(Records from a dataset)
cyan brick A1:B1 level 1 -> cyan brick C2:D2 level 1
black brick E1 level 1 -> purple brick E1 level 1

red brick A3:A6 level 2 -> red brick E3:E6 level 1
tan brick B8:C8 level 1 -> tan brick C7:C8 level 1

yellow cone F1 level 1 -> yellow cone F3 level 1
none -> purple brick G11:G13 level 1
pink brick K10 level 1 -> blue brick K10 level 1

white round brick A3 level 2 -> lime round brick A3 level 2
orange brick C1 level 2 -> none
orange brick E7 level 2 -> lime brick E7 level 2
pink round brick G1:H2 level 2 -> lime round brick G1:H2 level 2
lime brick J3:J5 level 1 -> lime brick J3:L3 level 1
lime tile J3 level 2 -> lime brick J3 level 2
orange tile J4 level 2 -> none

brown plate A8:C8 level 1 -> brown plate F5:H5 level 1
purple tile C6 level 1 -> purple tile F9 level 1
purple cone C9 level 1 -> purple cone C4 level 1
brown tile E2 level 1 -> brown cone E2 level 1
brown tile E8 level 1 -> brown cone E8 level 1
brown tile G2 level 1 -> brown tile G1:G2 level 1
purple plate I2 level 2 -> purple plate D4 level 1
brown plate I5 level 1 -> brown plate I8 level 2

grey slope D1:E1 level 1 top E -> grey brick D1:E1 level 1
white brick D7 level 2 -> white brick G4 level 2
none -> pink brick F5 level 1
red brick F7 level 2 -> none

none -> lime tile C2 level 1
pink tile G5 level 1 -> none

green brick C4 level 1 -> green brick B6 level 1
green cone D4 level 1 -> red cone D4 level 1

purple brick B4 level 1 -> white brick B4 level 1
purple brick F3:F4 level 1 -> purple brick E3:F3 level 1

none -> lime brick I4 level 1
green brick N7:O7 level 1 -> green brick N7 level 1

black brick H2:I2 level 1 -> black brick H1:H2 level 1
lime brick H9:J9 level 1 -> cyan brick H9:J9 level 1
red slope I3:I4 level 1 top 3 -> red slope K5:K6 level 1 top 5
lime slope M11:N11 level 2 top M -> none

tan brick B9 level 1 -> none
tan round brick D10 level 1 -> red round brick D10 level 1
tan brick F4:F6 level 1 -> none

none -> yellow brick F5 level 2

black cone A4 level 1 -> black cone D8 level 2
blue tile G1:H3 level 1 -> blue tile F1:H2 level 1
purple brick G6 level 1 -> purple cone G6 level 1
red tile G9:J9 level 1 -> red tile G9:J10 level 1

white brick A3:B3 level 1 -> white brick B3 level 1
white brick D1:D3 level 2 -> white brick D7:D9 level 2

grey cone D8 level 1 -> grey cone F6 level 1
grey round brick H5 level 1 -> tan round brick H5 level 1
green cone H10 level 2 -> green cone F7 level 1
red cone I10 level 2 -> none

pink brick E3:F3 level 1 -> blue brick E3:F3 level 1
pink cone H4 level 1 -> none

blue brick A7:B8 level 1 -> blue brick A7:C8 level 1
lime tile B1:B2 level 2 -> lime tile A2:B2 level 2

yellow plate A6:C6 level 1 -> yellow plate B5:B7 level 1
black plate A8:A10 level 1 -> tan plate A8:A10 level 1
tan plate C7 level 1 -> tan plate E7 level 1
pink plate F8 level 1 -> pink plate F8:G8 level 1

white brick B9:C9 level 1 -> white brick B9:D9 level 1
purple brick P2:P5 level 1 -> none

◆ **The problem**
From the data above, output only the lines between the line containing "orange brick E7" and the line containing "grey round brick", inclusive, exactly as written.

◆ **Exercise output**
orange brick E7 level 2 -> lime brick E7 level 2
pink round brick G1:H2 level 2 -> lime round brick G1:H2 level 2
lime brick J3:J5 level 1 -> lime brick J3:L3 level 1
lime tile J3 level 2 -> lime brick J3 level 2
orange tile J4 level 2 -> none

brown plate A8:C8 level 1 -> brown plate F5:H5 level 1
purple tile C6 level 1 -> purple tile F9 level 1
purple cone C9 level 1 -> purple cone C4 level 1
brown tile E2 level 1 -> brown cone E2 level 1
brown tile E8 level 1 -> brown cone E8 level 1
brown tile G2 level 1 -> brown tile G1:G2 level 1
purple plate I2 level 2 -> purple plate D4 level 1
brown plate I5 level 1 -> brown plate I8 level 2

grey slope D1:E1 level 1 top E -> grey brick D1:E1 level 1
white brick D7 level 2 -> white brick G4 level 2
none -> pink brick F5 level 1
red brick F7 level 2 -> none

none -> lime tile C2 level 1
pink tile G5 level 1 -> none

green brick C4 level 1 -> green brick B6 level 1
green cone D4 level 1 -> red cone D4 level 1

purple brick B4 level 1 -> white brick B4 level 1
purple brick F3:F4 level 1 -> purple brick E3:F3 level 1

none -> lime brick I4 level 1
green brick N7:O7 level 1 -> green brick N7 level 1

black brick H2:I2 level 1 -> black brick H1:H2 level 1
lime brick H9:J9 level 1 -> cyan brick H9:J9 level 1
red slope I3:I4 level 1 top 3 -> red slope K5:K6 level 1 top 5
lime slope M11:N11 level 2 top M -> none

tan brick B9 level 1 -> none
tan round brick D10 level 1 -> red round brick D10 level 1
tan brick F4:F6 level 1 -> none

none -> yellow brick F5 level 2

black cone A4 level 1 -> black cone D8 level 2
blue tile G1:H3 level 1 -> blue tile F1:H2 level 1
purple brick G6 level 1 -> purple cone G6 level 1
red tile G9:J9 level 1 -> red tile G9:J10 level 1

white brick A3:B3 level 1 -> white brick B3 level 1
white brick D1:D3 level 2 -> white brick D7:D9 level 2

grey cone D8 level 1 -> grey cone F6 level 1
grey round brick H5 level 1 -> tan round brick H5 level 1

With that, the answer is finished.